• _PROBLEM TO WORK ON_
Retype the stretch of records from the line containing "Groups [141, 134]" through the line containing "Moon [44, 134]", keeping every character the same.

------------------------------------------------------------------------

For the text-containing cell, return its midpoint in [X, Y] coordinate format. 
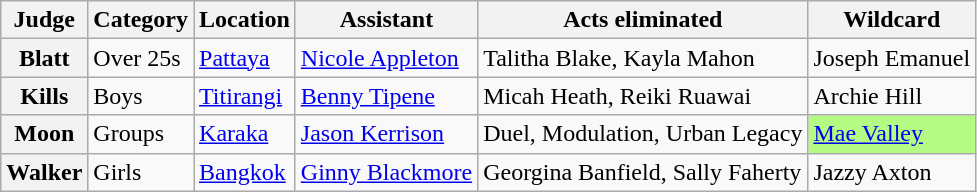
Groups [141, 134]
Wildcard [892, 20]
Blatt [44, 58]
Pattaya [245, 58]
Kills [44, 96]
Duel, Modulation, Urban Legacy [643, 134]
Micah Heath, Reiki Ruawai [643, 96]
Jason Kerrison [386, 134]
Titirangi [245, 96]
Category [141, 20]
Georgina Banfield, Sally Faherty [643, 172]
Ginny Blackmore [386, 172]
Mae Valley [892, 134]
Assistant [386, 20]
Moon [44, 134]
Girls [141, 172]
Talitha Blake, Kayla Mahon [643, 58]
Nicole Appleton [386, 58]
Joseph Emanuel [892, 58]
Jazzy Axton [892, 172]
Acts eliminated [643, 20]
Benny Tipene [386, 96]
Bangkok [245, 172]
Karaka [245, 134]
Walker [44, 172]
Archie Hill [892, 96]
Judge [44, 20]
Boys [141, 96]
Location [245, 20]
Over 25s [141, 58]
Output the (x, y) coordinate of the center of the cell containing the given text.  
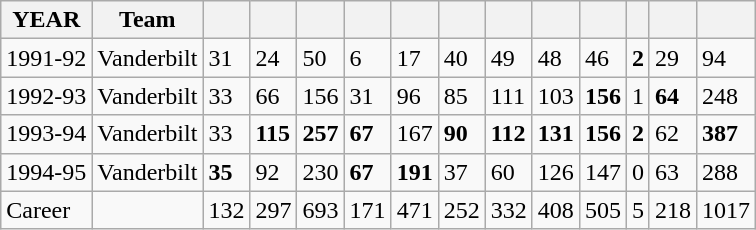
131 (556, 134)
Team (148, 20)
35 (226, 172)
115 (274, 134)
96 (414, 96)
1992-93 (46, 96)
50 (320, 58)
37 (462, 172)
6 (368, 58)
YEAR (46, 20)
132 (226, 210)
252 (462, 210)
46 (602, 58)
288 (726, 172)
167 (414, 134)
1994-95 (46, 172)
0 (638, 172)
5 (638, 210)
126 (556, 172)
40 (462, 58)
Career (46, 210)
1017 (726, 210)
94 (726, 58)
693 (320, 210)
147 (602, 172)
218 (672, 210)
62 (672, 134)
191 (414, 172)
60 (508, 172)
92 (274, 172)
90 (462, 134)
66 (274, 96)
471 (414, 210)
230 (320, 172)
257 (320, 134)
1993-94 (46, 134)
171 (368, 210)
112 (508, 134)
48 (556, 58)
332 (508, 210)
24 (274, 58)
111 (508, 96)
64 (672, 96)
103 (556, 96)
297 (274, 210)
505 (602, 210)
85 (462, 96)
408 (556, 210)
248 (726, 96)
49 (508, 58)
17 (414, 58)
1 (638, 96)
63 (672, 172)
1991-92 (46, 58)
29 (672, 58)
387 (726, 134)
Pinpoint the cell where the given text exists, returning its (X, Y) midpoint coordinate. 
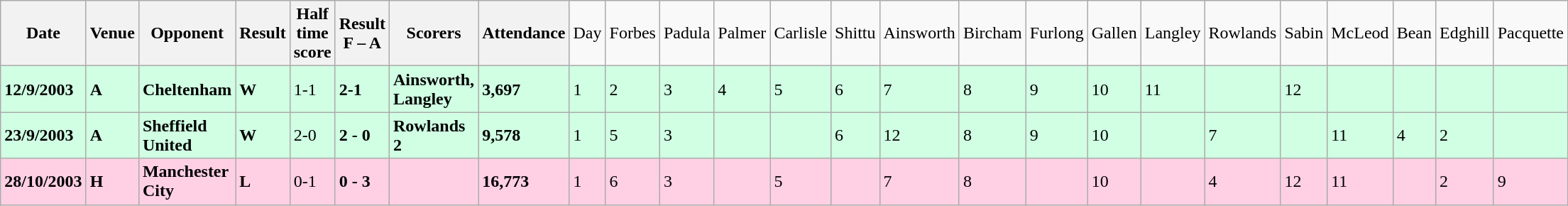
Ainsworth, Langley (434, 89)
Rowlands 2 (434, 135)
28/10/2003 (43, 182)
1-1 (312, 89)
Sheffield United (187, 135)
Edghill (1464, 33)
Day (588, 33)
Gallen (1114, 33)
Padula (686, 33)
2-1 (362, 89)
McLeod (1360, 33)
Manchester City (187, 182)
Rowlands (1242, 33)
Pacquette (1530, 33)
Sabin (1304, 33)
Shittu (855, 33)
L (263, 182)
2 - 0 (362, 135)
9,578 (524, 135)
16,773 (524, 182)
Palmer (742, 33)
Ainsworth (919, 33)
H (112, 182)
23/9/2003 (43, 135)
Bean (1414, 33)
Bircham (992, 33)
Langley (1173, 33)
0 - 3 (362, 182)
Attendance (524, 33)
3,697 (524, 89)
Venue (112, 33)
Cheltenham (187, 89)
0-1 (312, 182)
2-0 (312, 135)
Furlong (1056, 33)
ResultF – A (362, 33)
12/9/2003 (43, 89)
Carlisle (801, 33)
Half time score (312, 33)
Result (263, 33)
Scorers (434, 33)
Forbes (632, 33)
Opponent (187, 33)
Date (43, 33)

------------------------------------------------------------------------

• _SOLUTION FOR THIS PROBLEM_
Groups [141, 134]
Wildcard [892, 20]
Blatt [44, 58]
Pattaya [245, 58]
Kills [44, 96]
Duel, Modulation, Urban Legacy [643, 134]
Micah Heath, Reiki Ruawai [643, 96]
Jason Kerrison [386, 134]
Titirangi [245, 96]
Category [141, 20]
Georgina Banfield, Sally Faherty [643, 172]
Ginny Blackmore [386, 172]
Mae Valley [892, 134]
Assistant [386, 20]
Moon [44, 134]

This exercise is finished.